ZIEL DER AUFGABE: Gib das gesamte folgende Material als Markdown-Tabelle mit den Spalten „Nr.“ für die laufende Zeilennummer und „Zeile“ für den Zeileninhalt aus. Leerzeilen lässt du weg.

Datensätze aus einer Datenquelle
══════

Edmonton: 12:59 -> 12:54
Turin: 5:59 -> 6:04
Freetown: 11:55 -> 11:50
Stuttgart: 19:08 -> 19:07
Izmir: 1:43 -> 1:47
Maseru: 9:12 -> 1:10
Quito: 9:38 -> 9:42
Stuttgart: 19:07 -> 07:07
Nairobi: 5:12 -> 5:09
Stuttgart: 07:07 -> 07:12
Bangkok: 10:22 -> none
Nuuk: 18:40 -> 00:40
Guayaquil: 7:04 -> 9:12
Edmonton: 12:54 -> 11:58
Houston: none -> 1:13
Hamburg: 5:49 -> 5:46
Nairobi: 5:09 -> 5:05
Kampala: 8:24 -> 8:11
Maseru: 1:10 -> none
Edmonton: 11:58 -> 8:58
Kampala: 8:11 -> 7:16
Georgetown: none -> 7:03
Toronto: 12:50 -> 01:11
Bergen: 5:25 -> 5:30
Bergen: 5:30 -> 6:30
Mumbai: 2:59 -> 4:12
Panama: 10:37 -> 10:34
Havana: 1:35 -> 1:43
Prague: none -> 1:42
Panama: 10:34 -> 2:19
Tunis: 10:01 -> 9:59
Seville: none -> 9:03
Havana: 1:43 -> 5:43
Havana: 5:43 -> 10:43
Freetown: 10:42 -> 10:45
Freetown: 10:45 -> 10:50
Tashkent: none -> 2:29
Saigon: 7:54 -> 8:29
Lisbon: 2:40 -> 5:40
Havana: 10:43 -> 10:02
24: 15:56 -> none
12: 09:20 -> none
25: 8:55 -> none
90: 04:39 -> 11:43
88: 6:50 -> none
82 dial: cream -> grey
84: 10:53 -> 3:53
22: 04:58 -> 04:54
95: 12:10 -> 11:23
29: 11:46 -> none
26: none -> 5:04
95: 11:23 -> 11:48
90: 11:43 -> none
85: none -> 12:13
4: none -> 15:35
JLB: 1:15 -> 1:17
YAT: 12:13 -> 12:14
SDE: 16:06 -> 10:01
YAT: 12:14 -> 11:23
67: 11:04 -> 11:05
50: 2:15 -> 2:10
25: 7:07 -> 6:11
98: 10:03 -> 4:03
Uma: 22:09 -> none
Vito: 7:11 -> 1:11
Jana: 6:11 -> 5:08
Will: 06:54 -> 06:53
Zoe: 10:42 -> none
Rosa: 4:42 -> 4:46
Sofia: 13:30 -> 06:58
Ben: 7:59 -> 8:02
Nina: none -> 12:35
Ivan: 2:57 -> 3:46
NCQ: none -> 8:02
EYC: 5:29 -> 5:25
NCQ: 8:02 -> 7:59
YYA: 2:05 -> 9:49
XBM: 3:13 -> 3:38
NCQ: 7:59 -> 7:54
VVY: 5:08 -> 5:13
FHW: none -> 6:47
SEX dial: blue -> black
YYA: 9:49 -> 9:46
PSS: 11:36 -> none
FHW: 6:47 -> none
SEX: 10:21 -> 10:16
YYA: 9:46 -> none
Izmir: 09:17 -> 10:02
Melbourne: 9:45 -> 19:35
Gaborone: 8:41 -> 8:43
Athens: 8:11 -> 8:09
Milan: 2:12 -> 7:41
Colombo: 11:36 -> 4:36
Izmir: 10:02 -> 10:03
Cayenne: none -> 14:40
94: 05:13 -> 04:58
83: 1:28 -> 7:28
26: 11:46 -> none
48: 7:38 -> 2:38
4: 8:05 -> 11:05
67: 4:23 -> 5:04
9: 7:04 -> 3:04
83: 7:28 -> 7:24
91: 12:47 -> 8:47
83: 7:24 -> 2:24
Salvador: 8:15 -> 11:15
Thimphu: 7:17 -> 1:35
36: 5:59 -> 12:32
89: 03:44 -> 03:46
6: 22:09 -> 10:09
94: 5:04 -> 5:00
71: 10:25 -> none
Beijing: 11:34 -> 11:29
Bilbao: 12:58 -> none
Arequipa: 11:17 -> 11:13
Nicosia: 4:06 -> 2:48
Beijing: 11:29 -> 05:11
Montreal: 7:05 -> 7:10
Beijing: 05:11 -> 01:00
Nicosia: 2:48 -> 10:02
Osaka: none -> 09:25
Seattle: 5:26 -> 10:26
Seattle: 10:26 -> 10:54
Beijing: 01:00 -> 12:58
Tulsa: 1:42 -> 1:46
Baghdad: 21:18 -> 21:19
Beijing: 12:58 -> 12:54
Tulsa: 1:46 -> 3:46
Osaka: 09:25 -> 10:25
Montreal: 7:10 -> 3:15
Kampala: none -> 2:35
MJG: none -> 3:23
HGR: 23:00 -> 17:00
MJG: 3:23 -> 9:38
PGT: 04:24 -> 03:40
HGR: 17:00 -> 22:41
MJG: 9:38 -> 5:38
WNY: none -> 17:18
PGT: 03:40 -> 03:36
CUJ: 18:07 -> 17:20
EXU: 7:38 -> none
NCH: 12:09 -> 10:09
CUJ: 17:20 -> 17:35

══════

ERGEBNIS:
| Nr. | Zeile |
|---|---|
| 1 | Edmonton: 12:59 -> 12:54 |
| 2 | Turin: 5:59 -> 6:04 |
| 3 | Freetown: 11:55 -> 11:50 |
| 4 | Stuttgart: 19:08 -> 19:07 |
| 5 | Izmir: 1:43 -> 1:47 |
| 6 | Maseru: 9:12 -> 1:10 |
| 7 | Quito: 9:38 -> 9:42 |
| 8 | Stuttgart: 19:07 -> 07:07 |
| 9 | Nairobi: 5:12 -> 5:09 |
| 10 | Stuttgart: 07:07 -> 07:12 |
| 11 | Bangkok: 10:22 -> none |
| 12 | Nuuk: 18:40 -> 00:40 |
| 13 | Guayaquil: 7:04 -> 9:12 |
| 14 | Edmonton: 12:54 -> 11:58 |
| 15 | Houston: none -> 1:13 |
| 16 | Hamburg: 5:49 -> 5:46 |
| 17 | Nairobi: 5:09 -> 5:05 |
| 18 | Kampala: 8:24 -> 8:11 |
| 19 | Maseru: 1:10 -> none |
| 20 | Edmonton: 11:58 -> 8:58 |
| 21 | Kampala: 8:11 -> 7:16 |
| 22 | Georgetown: none -> 7:03 |
| 23 | Toronto: 12:50 -> 01:11 |
| 24 | Bergen: 5:25 -> 5:30 |
| 25 | Bergen: 5:30 -> 6:30 |
| 26 | Mumbai: 2:59 -> 4:12 |
| 27 | Panama: 10:37 -> 10:34 |
| 28 | Havana: 1:35 -> 1:43 |
| 29 | Prague: none -> 1:42 |
| 30 | Panama: 10:34 -> 2:19 |
| 31 | Tunis: 10:01 -> 9:59 |
| 32 | Seville: none -> 9:03 |
| 33 | Havana: 1:43 -> 5:43 |
| 34 | Havana: 5:43 -> 10:43 |
| 35 | Freetown: 10:42 -> 10:45 |
| 36 | Freetown: 10:45 -> 10:50 |
| 37 | Tashkent: none -> 2:29 |
| 38 | Saigon: 7:54 -> 8:29 |
| 39 | Lisbon: 2:40 -> 5:40 |
| 40 | Havana: 10:43 -> 10:02 |
| 41 | 24: 15:56 -> none |
| 42 | 12: 09:20 -> none |
| 43 | 25: 8:55 -> none |
| 44 | 90: 04:39 -> 11:43 |
| 45 | 88: 6:50 -> none |
| 46 | 82 dial: cream -> grey |
| 47 | 84: 10:53 -> 3:53 |
| 48 | 22: 04:58 -> 04:54 |
| 49 | 95: 12:10 -> 11:23 |
| 50 | 29: 11:46 -> none |
| 51 | 26: none -> 5:04 |
| 52 | 95: 11:23 -> 11:48 |
| 53 | 90: 11:43 -> none |
| 54 | 85: none -> 12:13 |
| 55 | 4: none -> 15:35 |
| 56 | JLB: 1:15 -> 1:17 |
| 57 | YAT: 12:13 -> 12:14 |
| 58 | SDE: 16:06 -> 10:01 |
| 59 | YAT: 12:14 -> 11:23 |
| 60 | 67: 11:04 -> 11:05 |
| 61 | 50: 2:15 -> 2:10 |
| 62 | 25: 7:07 -> 6:11 |
| 63 | 98: 10:03 -> 4:03 |
| 64 | Uma: 22:09 -> none |
| 65 | Vito: 7:11 -> 1:11 |
| 66 | Jana: 6:11 -> 5:08 |
| 67 | Will: 06:54 -> 06:53 |
| 68 | Zoe: 10:42 -> none |
| 69 | Rosa: 4:42 -> 4:46 |
| 70 | Sofia: 13:30 -> 06:58 |
| 71 | Ben: 7:59 -> 8:02 |
| 72 | Nina: none -> 12:35 |
| 73 | Ivan: 2:57 -> 3:46 |
| 74 | NCQ: none -> 8:02 |
| 75 | EYC: 5:29 -> 5:25 |
| 76 | NCQ: 8:02 -> 7:59 |
| 77 | YYA: 2:05 -> 9:49 |
| 78 | XBM: 3:13 -> 3:38 |
| 79 | NCQ: 7:59 -> 7:54 |
| 80 | VVY: 5:08 -> 5:13 |
| 81 | FHW: none -> 6:47 |
| 82 | SEX dial: blue -> black |
| 83 | YYA: 9:49 -> 9:46 |
| 84 | PSS: 11:36 -> none |
| 85 | FHW: 6:47 -> none |
| 86 | SEX: 10:21 -> 10:16 |
| 87 | YYA: 9:46 -> none |
| 88 | Izmir: 09:17 -> 10:02 |
| 89 | Melbourne: 9:45 -> 19:35 |
| 90 | Gaborone: 8:41 -> 8:43 |
| 91 | Athens: 8:11 -> 8:09 |
| 92 | Milan: 2:12 -> 7:41 |
| 93 | Colombo: 11:36 -> 4:36 |
| 94 | Izmir: 10:02 -> 10:03 |
| 95 | Cayenne: none -> 14:40 |
| 96 | 94: 05:13 -> 04:58 |
| 97 | 83: 1:28 -> 7:28 |
| 98 | 26: 11:46 -> none |
| 99 | 48: 7:38 -> 2:38 |
| 100 | 4: 8:05 -> 11:05 |
| 101 | 67: 4:23 -> 5:04 |
| 102 | 9: 7:04 -> 3:04 |
| 103 | 83: 7:28 -> 7:24 |
| 104 | 91: 12:47 -> 8:47 |
| 105 | 83: 7:24 -> 2:24 |
| 106 | Salvador: 8:15 -> 11:15 |
| 107 | Thimphu: 7:17 -> 1:35 |
| 108 | 36: 5:59 -> 12:32 |
| 109 | 89: 03:44 -> 03:46 |
| 110 | 6: 22:09 -> 10:09 |
| 111 | 94: 5:04 -> 5:00 |
| 112 | 71: 10:25 -> none |
| 113 | Beijing: 11:34 -> 11:29 |
| 114 | Bilbao: 12:58 -> none |
| 115 | Arequipa: 11:17 -> 11:13 |
| 116 | Nicosia: 4:06 -> 2:48 |
| 117 | Beijing: 11:29 -> 05:11 |
| 118 | Montreal: 7:05 -> 7:10 |
| 119 | Beijing: 05:11 -> 01:00 |
| 120 | Nicosia: 2:48 -> 10:02 |
| 121 | Osaka: none -> 09:25 |
| 122 | Seattle: 5:26 -> 10:26 |
| 123 | Seattle: 10:26 -> 10:54 |
| 124 | Beijing: 01:00 -> 12:58 |
| 125 | Tulsa: 1:42 -> 1:46 |
| 126 | Baghdad: 21:18 -> 21:19 |
| 127 | Beijing: 12:58 -> 12:54 |
| 128 | Tulsa: 1:46 -> 3:46 |
| 129 | Osaka: 09:25 -> 10:25 |
| 130 | Montreal: 7:10 -> 3:15 |
| 131 | Kampala: none -> 2:35 |
| 132 | MJG: none -> 3:23 |
| 133 | HGR: 23:00 -> 17:00 |
| 134 | MJG: 3:23 -> 9:38 |
| 135 | PGT: 04:24 -> 03:40 |
| 136 | HGR: 17:00 -> 22:41 |
| 137 | MJG: 9:38 -> 5:38 |
| 138 | WNY: none -> 17:18 |
| 139 | PGT: 03:40 -> 03:36 |
| 140 | CUJ: 18:07 -> 17:20 |
| 141 | EXU: 7:38 -> none |
| 142 | NCH: 12:09 -> 10:09 |
| 143 | CUJ: 17:20 -> 17:35 |